[Start of Attachment]

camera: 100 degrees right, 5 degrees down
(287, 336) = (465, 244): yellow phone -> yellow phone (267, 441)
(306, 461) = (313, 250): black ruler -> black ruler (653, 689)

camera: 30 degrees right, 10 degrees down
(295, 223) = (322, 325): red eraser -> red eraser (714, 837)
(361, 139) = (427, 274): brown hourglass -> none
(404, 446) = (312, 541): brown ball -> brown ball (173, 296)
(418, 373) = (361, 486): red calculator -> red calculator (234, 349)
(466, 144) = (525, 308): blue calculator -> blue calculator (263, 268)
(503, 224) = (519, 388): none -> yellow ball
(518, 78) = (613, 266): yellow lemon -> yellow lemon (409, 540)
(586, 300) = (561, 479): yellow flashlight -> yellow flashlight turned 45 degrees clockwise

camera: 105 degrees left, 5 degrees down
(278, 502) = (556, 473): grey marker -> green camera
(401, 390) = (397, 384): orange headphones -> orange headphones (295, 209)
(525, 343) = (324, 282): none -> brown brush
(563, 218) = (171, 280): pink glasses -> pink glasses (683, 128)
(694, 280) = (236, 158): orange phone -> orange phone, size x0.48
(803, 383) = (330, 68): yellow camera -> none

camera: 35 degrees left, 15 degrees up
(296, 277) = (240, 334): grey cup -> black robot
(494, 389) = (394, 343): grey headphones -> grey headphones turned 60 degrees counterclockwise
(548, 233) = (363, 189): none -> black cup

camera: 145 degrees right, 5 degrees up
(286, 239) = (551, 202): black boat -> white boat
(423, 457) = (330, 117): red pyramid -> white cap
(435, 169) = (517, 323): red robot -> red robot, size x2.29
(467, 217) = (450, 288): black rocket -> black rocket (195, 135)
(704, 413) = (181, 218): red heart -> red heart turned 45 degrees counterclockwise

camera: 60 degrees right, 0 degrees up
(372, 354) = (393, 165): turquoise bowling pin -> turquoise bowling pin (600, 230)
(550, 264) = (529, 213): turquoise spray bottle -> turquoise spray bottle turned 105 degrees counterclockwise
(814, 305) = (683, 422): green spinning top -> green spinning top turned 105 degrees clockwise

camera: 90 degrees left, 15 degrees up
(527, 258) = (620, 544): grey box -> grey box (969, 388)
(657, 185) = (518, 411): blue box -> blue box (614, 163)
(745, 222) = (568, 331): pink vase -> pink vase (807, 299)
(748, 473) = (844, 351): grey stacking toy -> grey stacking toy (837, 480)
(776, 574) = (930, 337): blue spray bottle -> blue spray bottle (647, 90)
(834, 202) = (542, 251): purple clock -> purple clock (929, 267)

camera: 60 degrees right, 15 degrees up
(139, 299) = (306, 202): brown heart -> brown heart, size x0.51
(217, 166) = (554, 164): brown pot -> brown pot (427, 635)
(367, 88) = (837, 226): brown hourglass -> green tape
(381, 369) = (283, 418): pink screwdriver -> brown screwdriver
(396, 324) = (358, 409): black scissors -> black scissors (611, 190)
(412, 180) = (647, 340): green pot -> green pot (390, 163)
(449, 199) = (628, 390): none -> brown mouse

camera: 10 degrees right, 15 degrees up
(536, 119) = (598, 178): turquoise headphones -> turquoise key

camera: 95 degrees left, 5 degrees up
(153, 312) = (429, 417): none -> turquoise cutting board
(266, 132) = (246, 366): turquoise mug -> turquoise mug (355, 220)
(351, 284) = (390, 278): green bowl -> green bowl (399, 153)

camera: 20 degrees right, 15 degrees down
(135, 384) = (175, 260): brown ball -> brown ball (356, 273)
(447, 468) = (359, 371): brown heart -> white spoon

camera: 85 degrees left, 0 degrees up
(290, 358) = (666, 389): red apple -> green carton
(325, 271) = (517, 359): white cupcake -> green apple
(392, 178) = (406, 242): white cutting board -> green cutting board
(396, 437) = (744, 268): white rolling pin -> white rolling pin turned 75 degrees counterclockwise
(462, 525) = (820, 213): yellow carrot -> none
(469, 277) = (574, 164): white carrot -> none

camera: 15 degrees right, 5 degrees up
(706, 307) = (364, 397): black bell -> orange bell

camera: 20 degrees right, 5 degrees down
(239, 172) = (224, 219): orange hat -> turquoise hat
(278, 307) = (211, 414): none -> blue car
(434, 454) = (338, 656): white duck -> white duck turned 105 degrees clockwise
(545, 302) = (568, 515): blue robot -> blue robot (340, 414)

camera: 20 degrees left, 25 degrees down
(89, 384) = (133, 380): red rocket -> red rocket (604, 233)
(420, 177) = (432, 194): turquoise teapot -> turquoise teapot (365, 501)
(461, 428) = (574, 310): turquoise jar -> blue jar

[End of Attachment]

EXERCISE
Lines of the listing above that contain the word "calculator" should all be returned.

OUTPUT OF THE TASK
(418, 373) = (361, 486): red calculator -> red calculator (234, 349)
(466, 144) = (525, 308): blue calculator -> blue calculator (263, 268)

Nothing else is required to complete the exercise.